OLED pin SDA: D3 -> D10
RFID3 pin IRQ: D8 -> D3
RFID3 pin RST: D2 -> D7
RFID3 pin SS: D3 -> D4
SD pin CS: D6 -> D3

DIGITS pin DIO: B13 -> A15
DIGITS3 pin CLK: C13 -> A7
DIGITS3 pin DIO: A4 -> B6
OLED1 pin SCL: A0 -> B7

---

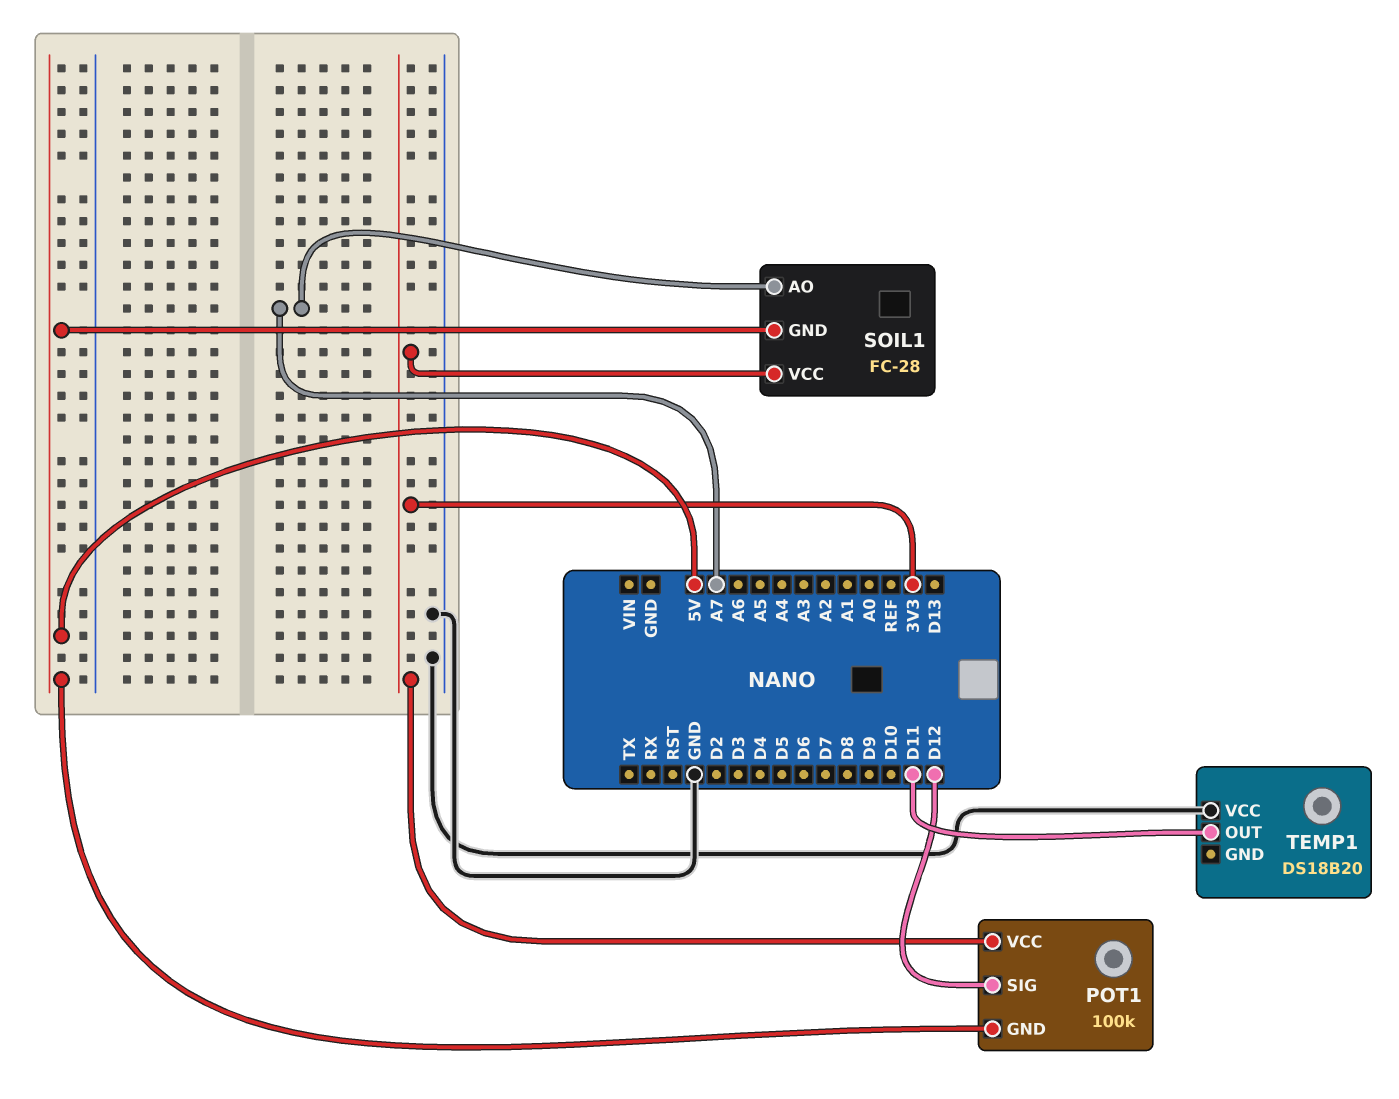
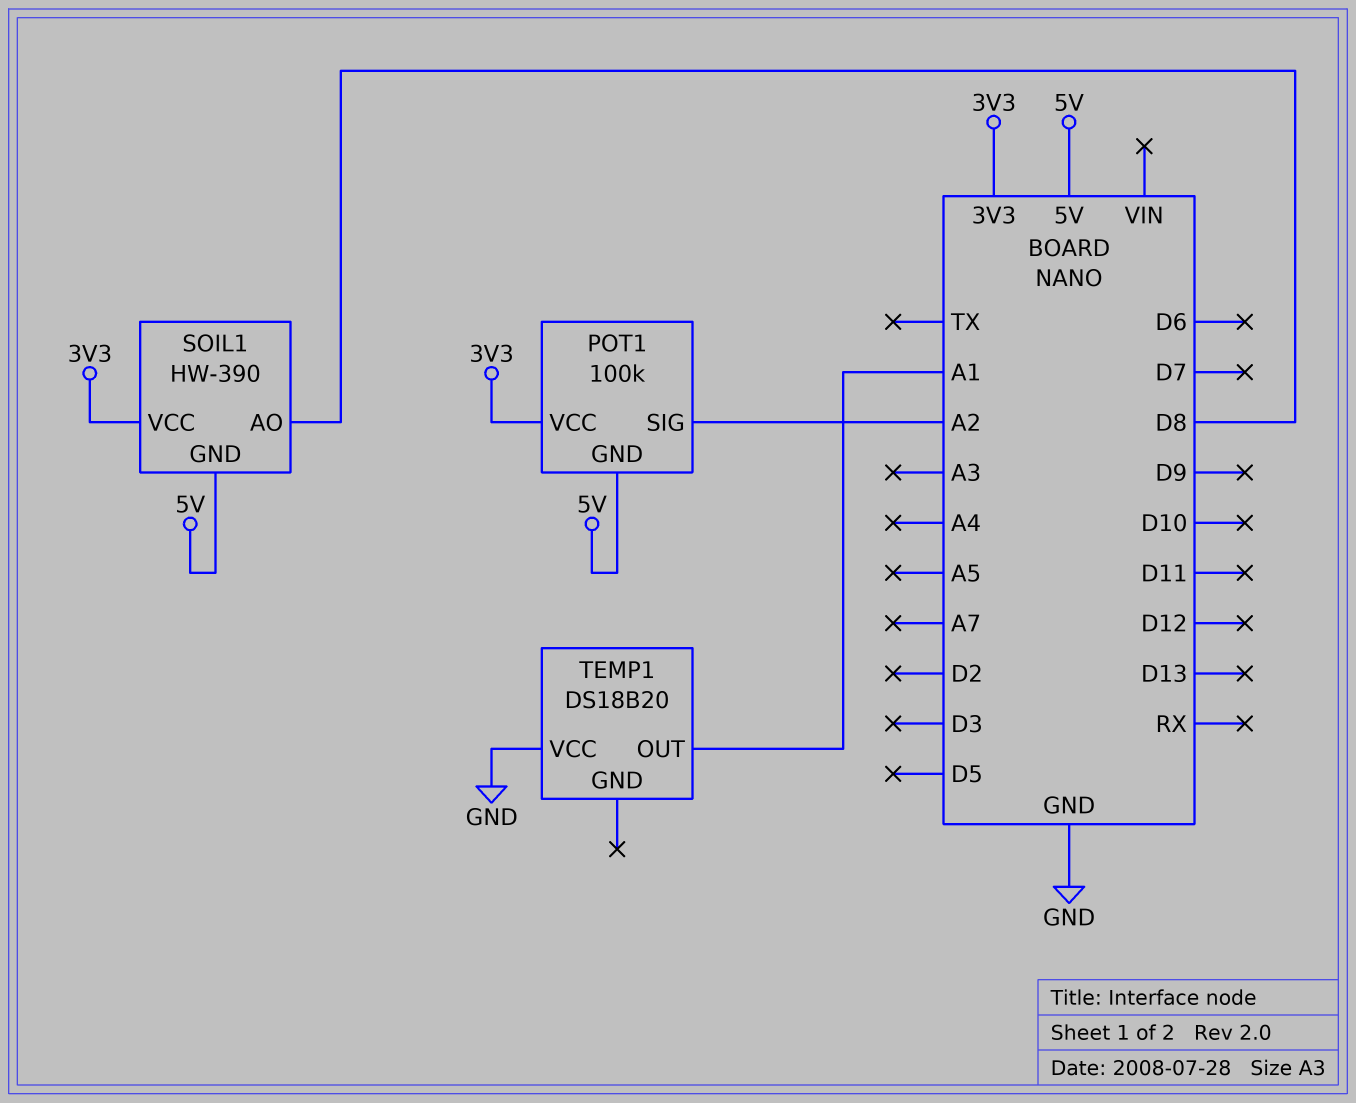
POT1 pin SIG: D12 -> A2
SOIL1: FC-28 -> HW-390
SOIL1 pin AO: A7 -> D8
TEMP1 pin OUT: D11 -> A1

...

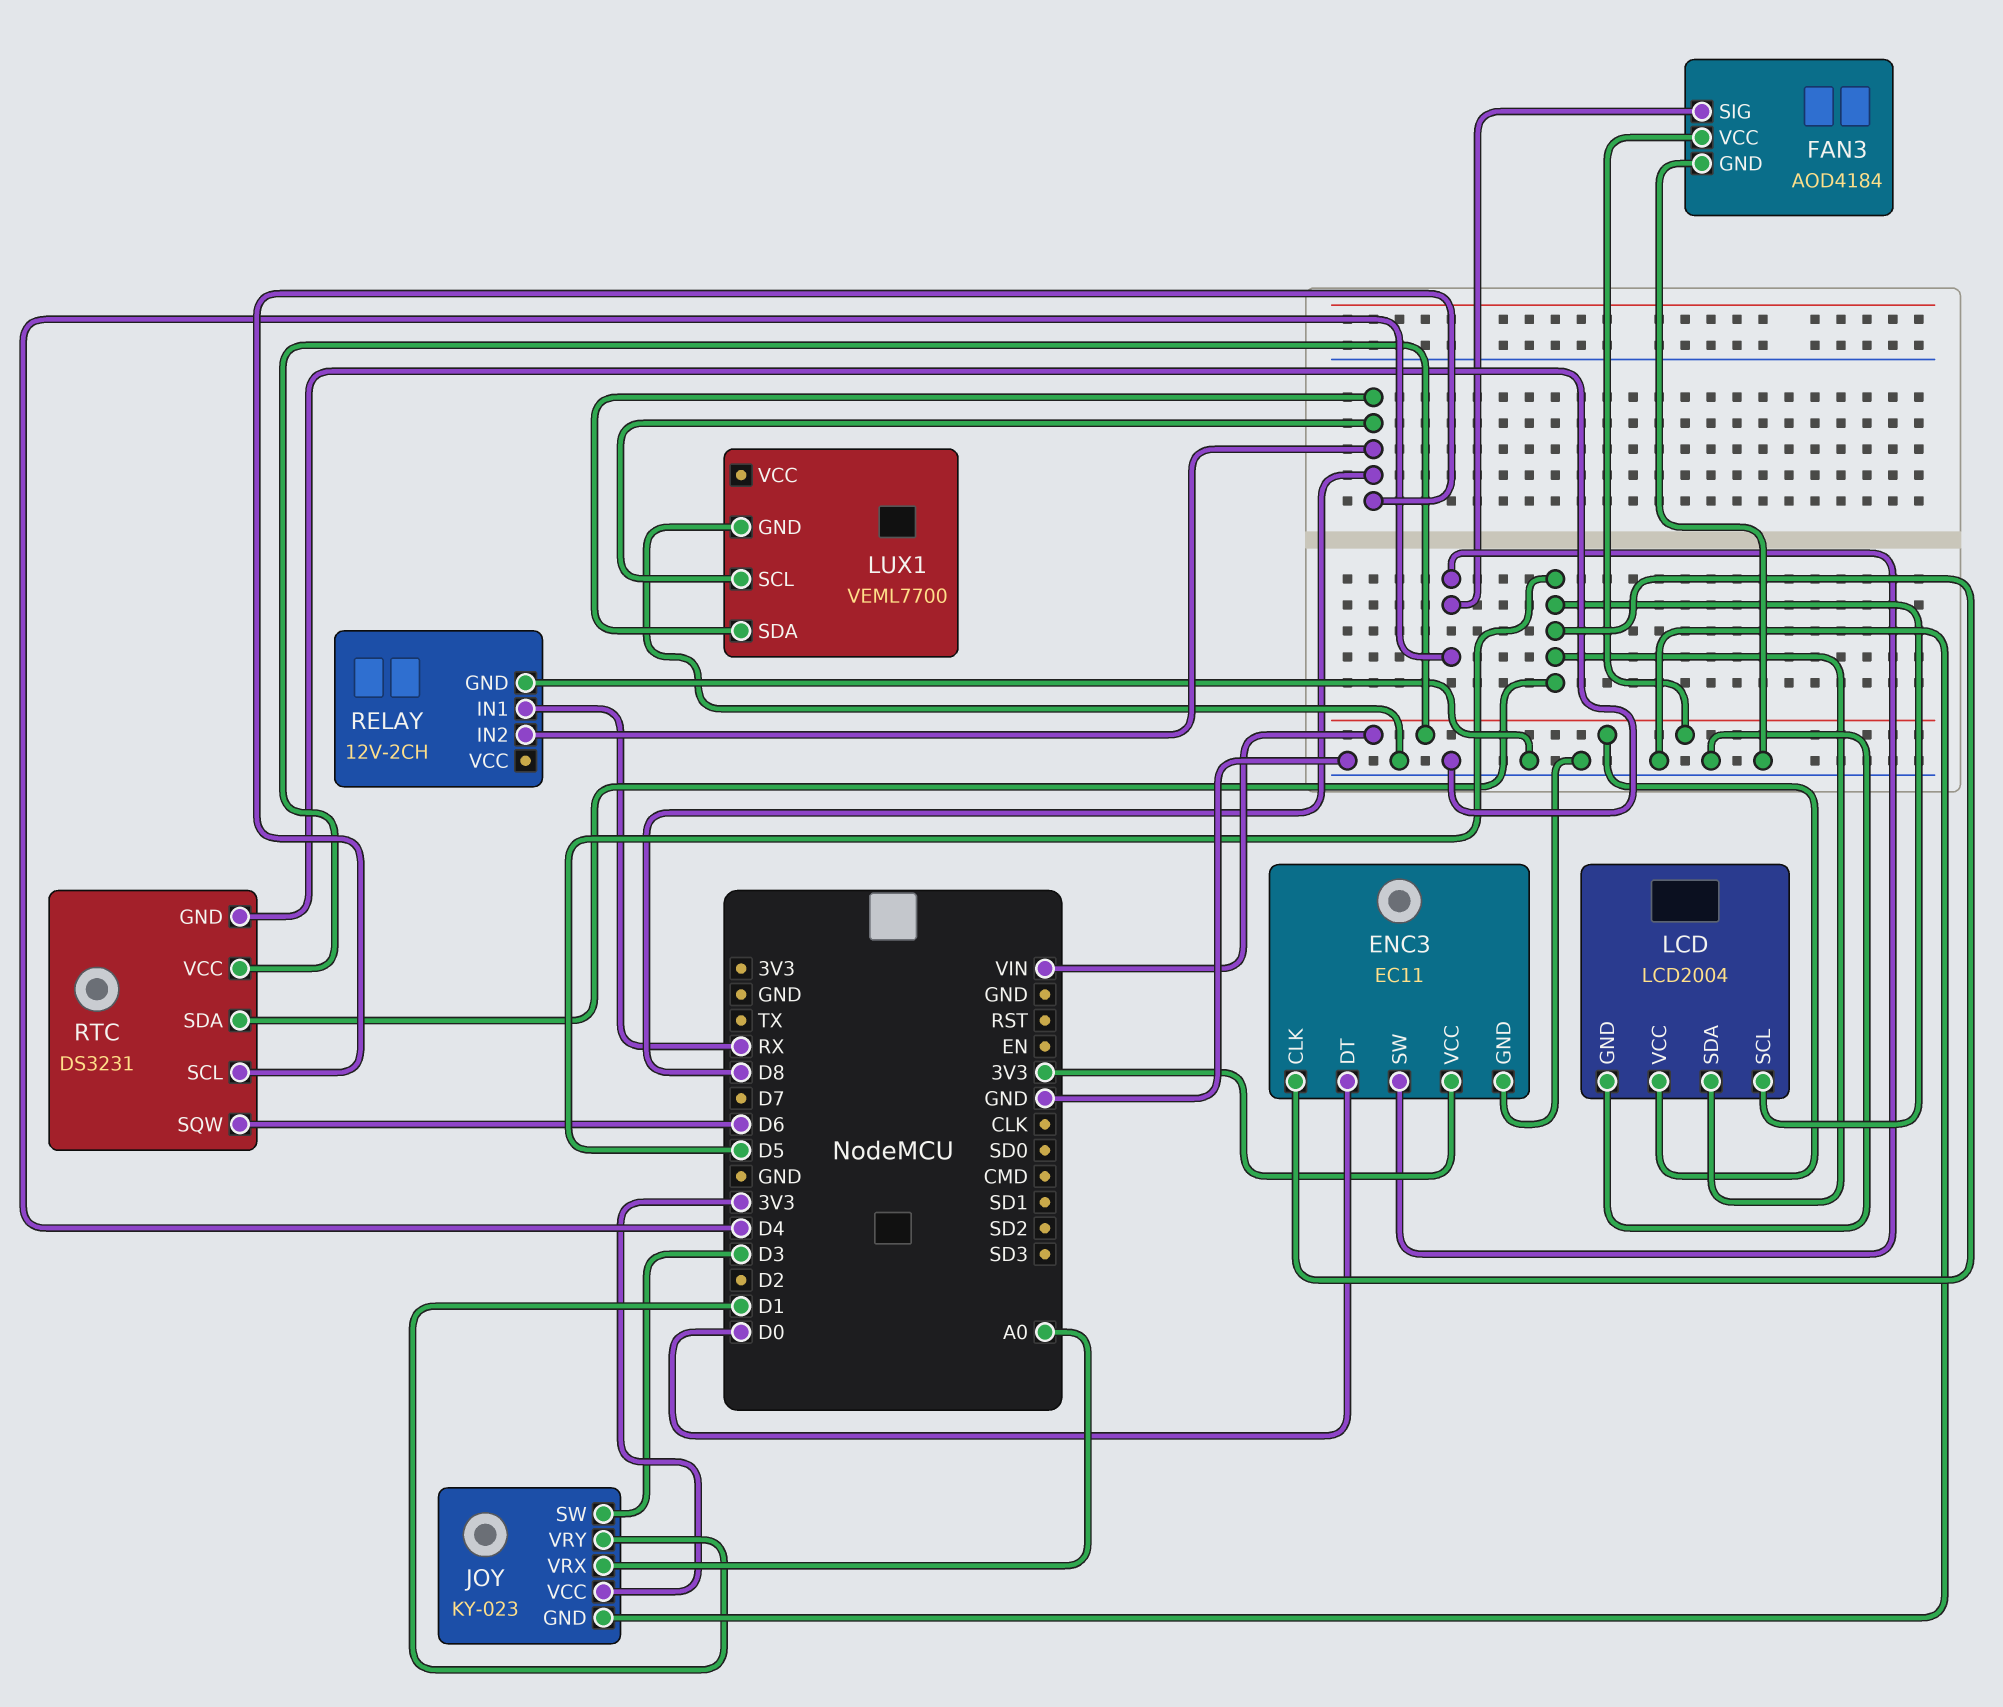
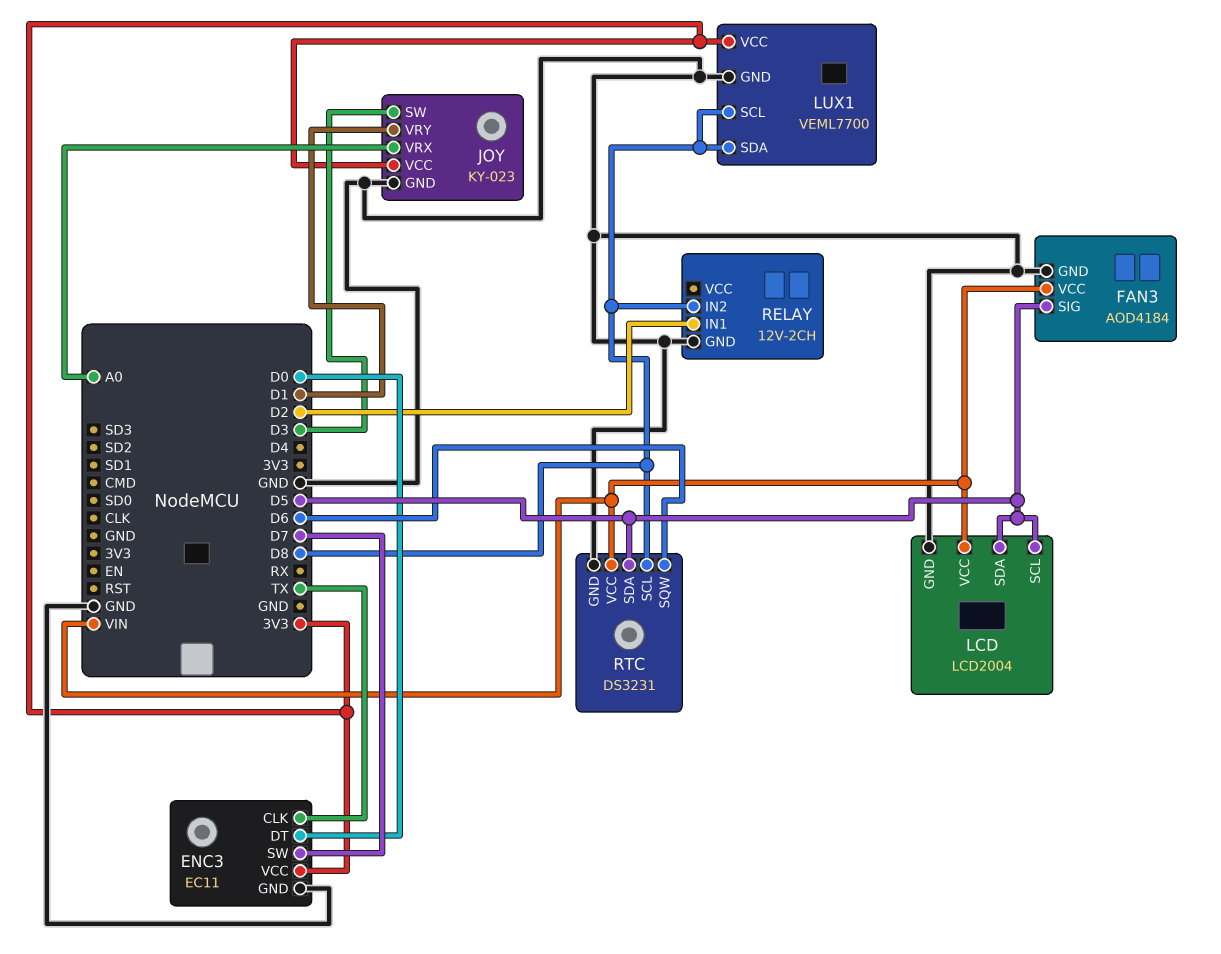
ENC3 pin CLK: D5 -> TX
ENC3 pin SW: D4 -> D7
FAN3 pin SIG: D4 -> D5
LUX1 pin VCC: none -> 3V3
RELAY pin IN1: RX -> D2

_ASSIGNMENT_
Using the material above, transcribe exactly the lines from the line with "ENC3 pin CLK: D5 -> TX" to the line with "RELAY pin IN1: RX -> D2"; both count, and nothing else goes in.

_WRITTEN RESPONSE_
ENC3 pin CLK: D5 -> TX
ENC3 pin SW: D4 -> D7
FAN3 pin SIG: D4 -> D5
LUX1 pin VCC: none -> 3V3
RELAY pin IN1: RX -> D2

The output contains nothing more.